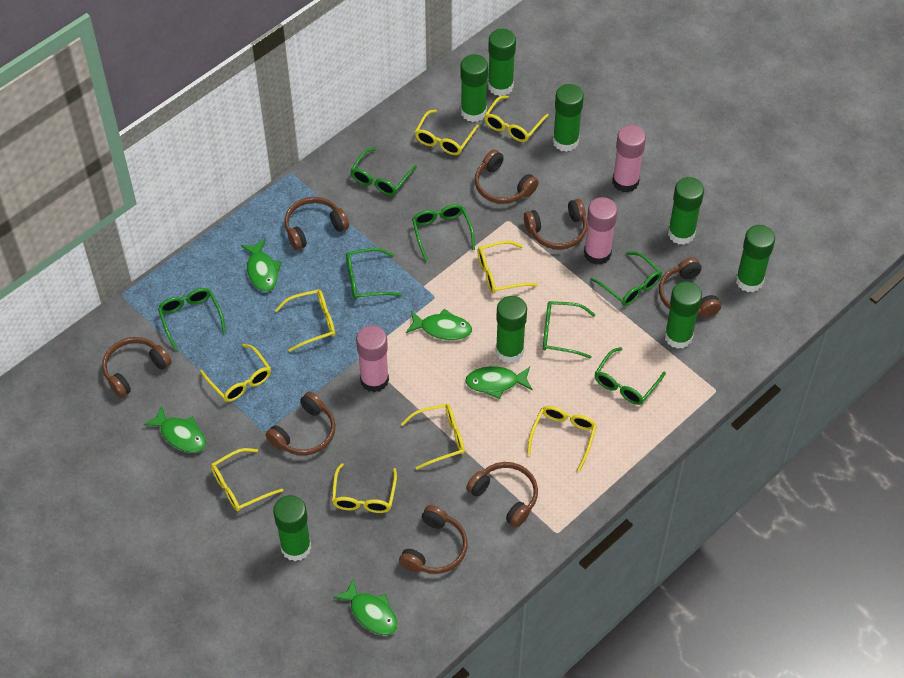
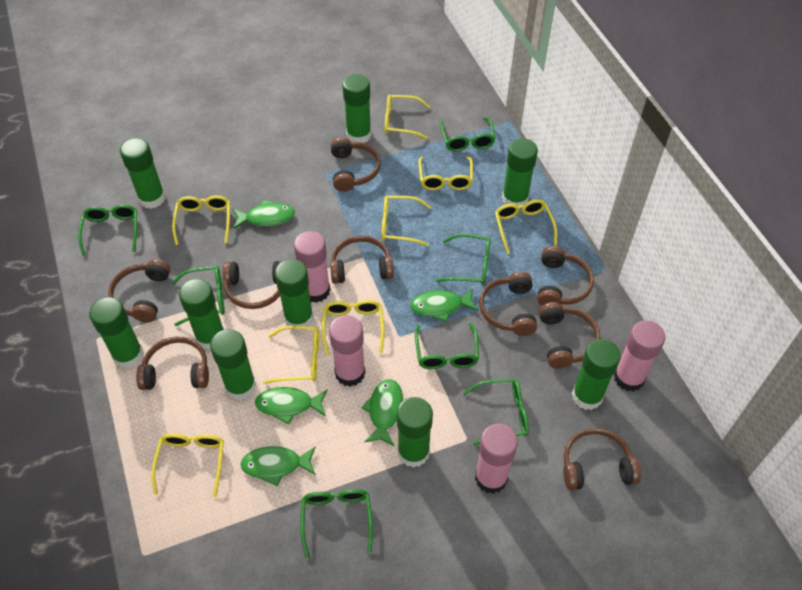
brown headphones: 8 -> 9
green glue stick: 8 -> 9
pink glue stick: 3 -> 4
yellow glasses: 9 -> 8

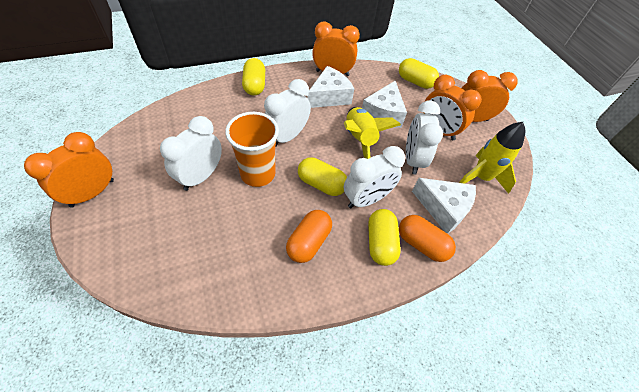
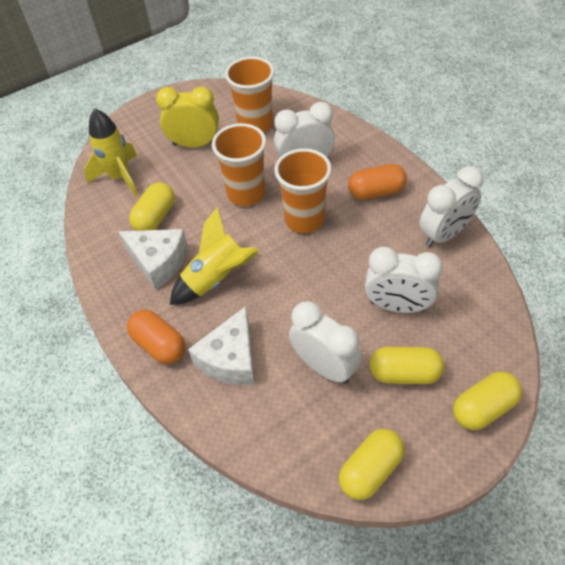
orange clock: 4 -> 0
orange cup: 1 -> 3
white cheese: 3 -> 2
yellow clock: 0 -> 1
····················
■ Work instructions ■
When you copy the records above, keep every word exact and drop the pictures.

■ Solution ■
brown headphones: 8 -> 9
green glue stick: 8 -> 9
pink glue stick: 3 -> 4
yellow glasses: 9 -> 8

orange clock: 4 -> 0
orange cup: 1 -> 3
white cheese: 3 -> 2
yellow clock: 0 -> 1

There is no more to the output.